/---

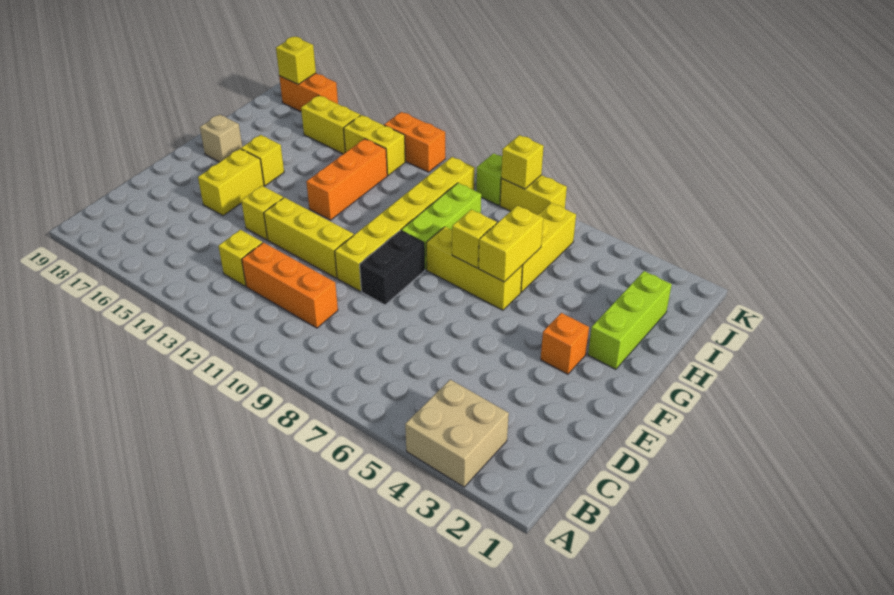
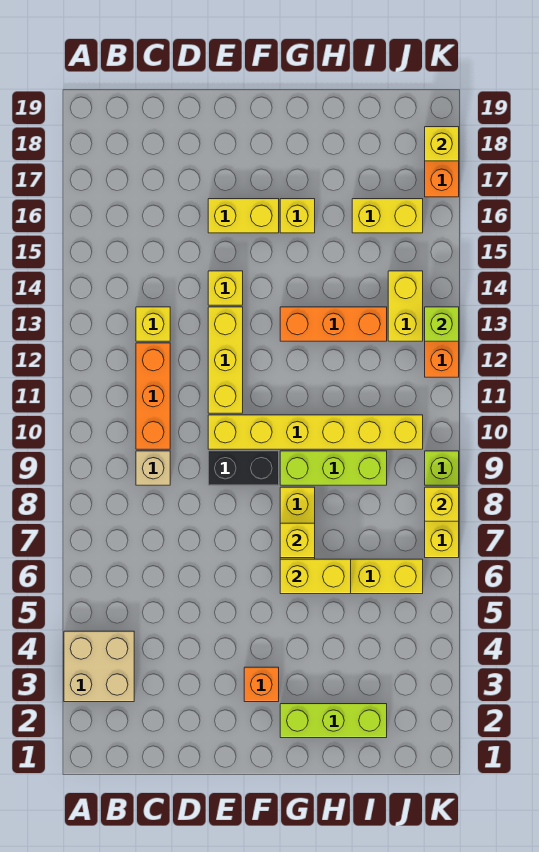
tan brick G18 level 1 -> tan brick C9 level 1
yellow brick J15:J16 level 1 -> yellow brick I16:J16 level 1
none -> lime brick K13 level 2

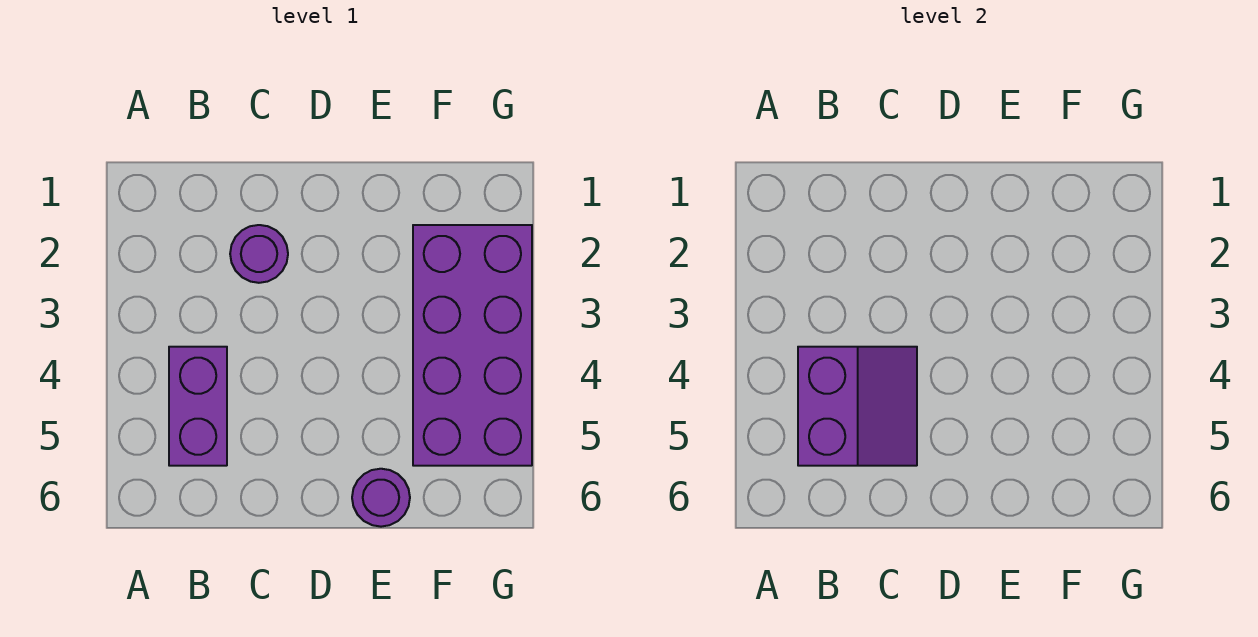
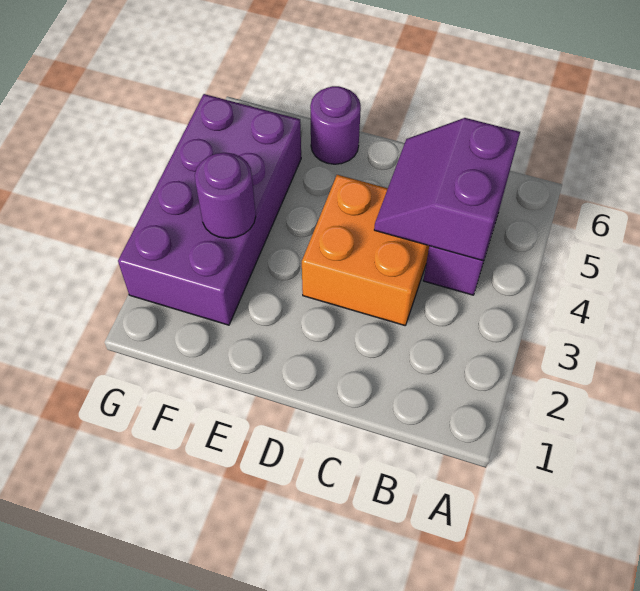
purple round brick C2 level 1 -> purple round brick F3 level 2
none -> orange brick C3:D4 level 1

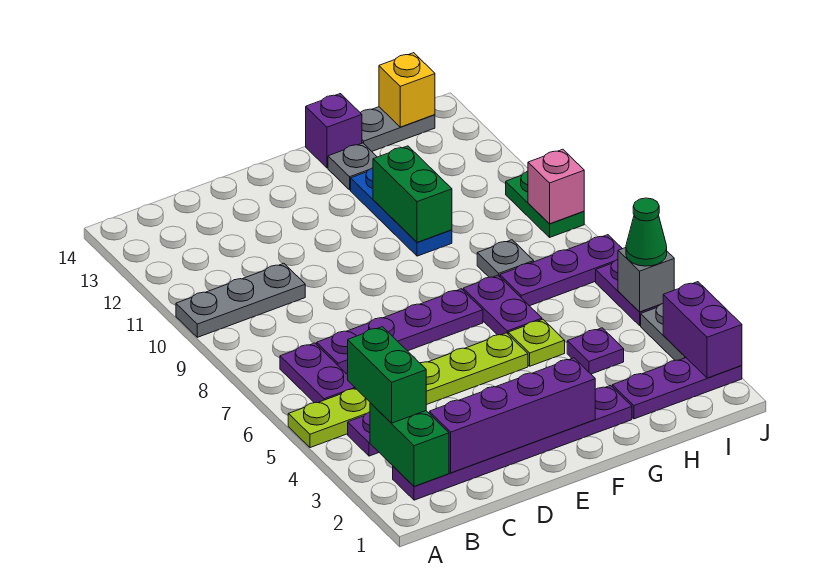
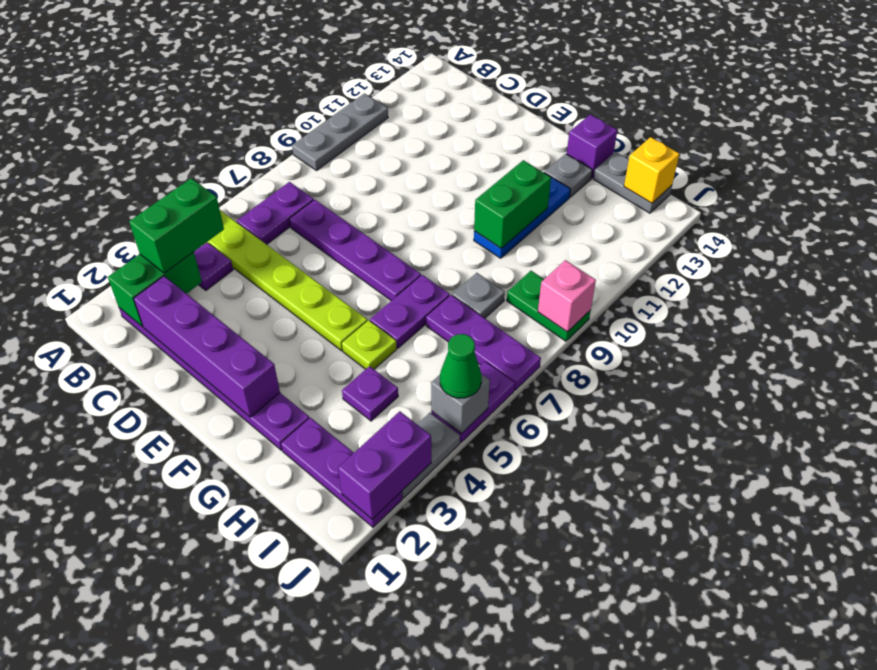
grey plate A10:C10 level 1 -> grey plate A9:A11 level 1
green plate J9:J10 level 1 -> green plate I9:J9 level 1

\---

=== Instructions to follow ===
Would you retype the lines of the data above, from the one holding "grey plate A10:C10" through its final line, exactly and without adding any other line?

=== Solution for this problem ===
grey plate A10:C10 level 1 -> grey plate A9:A11 level 1
green plate J9:J10 level 1 -> green plate I9:J9 level 1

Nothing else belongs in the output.